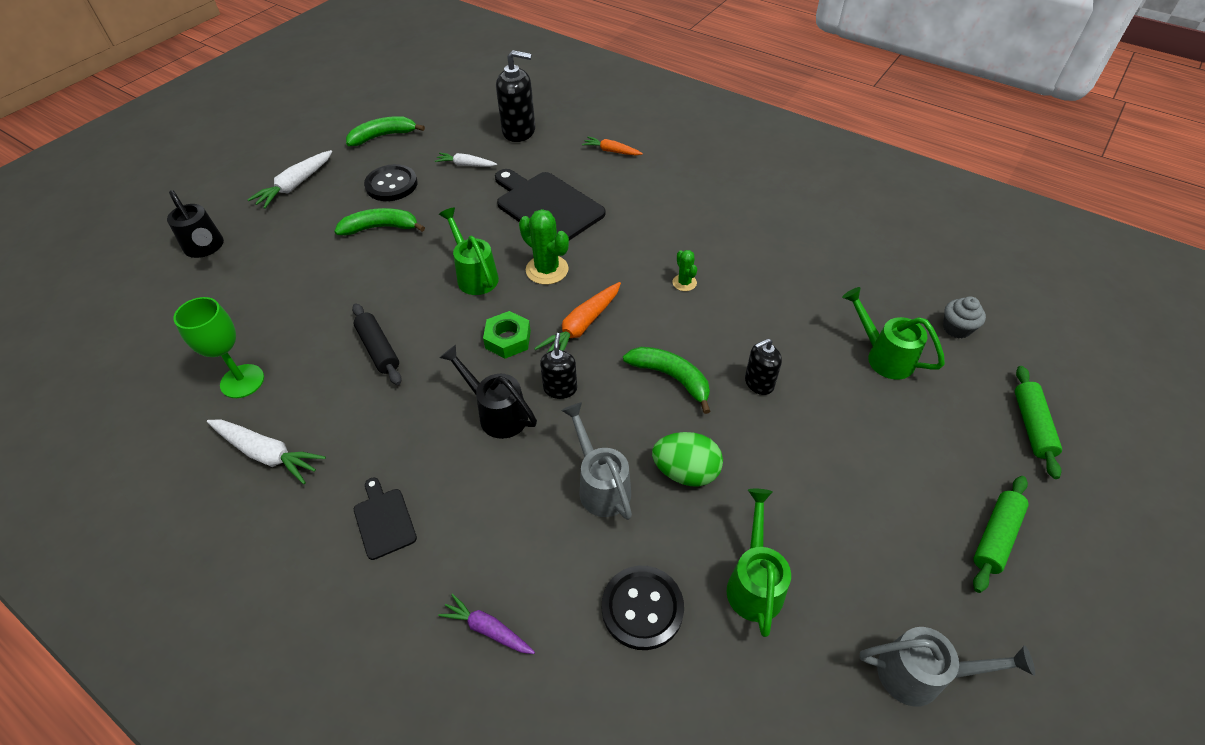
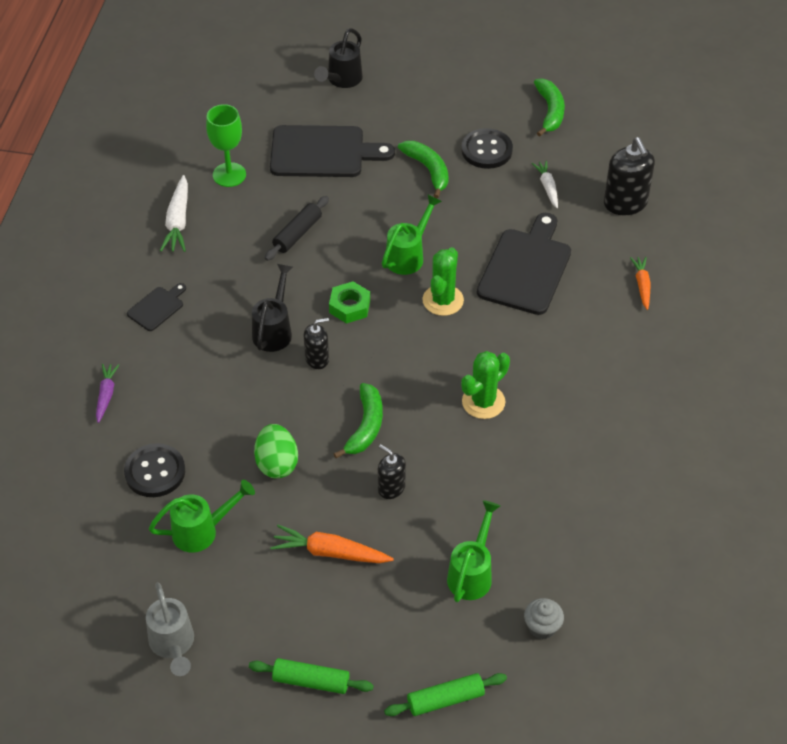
camera: 65 degrees right, 0 degrees up
(286, 293) = (323, 152): none -> black cutting board
(295, 185) = (446, 90): white carrot -> none
(383, 136) = (550, 111): green banana -> green banana turned 45 degrees clockwise
(581, 327) = (389, 348): orange carrot -> orange carrot (330, 552)
(600, 484) = (241, 415): grey watering can -> none
(684, 283) = (483, 402): green cactus -> green cactus, size x1.79

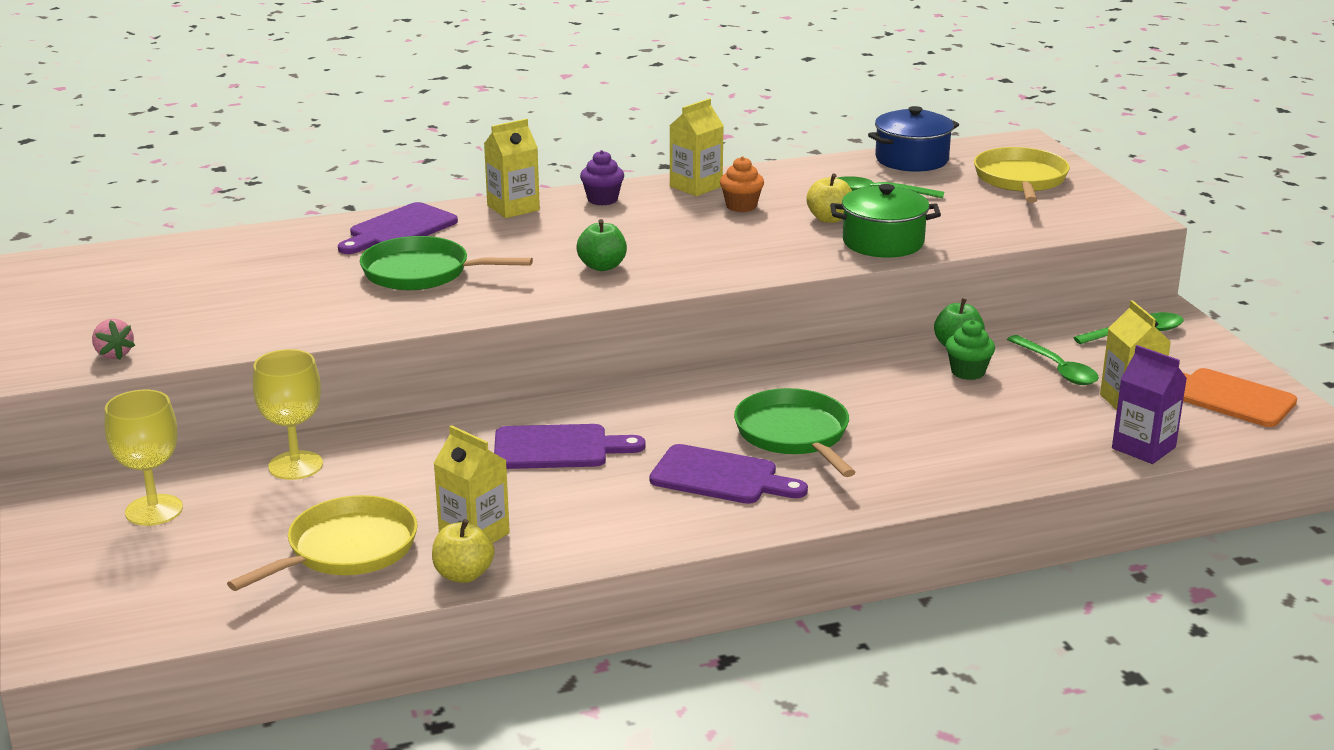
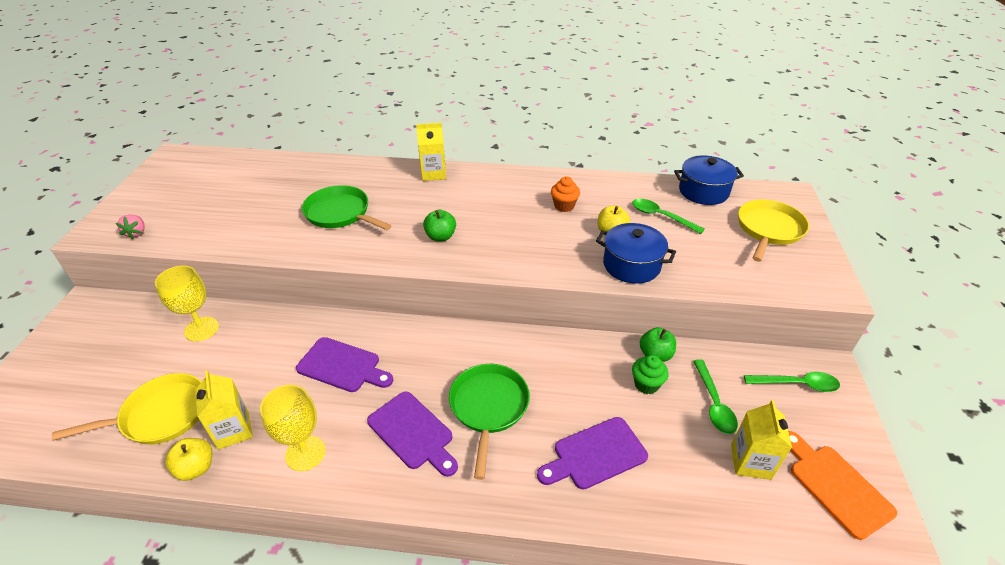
camera: 25 degrees right, 15 degrees up
(154, 510) = (107, 340): yellow goblet -> yellow goblet (305, 453)
(399, 229) = (360, 175): purple cutting board -> purple cutting board (595, 454)
(602, 199) = (487, 179): purple cupcake -> none
(696, 186) = (549, 182): yellow carton -> none
(883, 242) = (631, 265): green pot -> blue pot
(1143, 448) = (732, 523): purple carton -> none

--------------------------------

# REQUIREMENT:
If a line in the entries holds the string "board", copy it.

# YOUR RESPONSE:
(286, 293) = (323, 152): none -> black cutting board
(399, 229) = (360, 175): purple cutting board -> purple cutting board (595, 454)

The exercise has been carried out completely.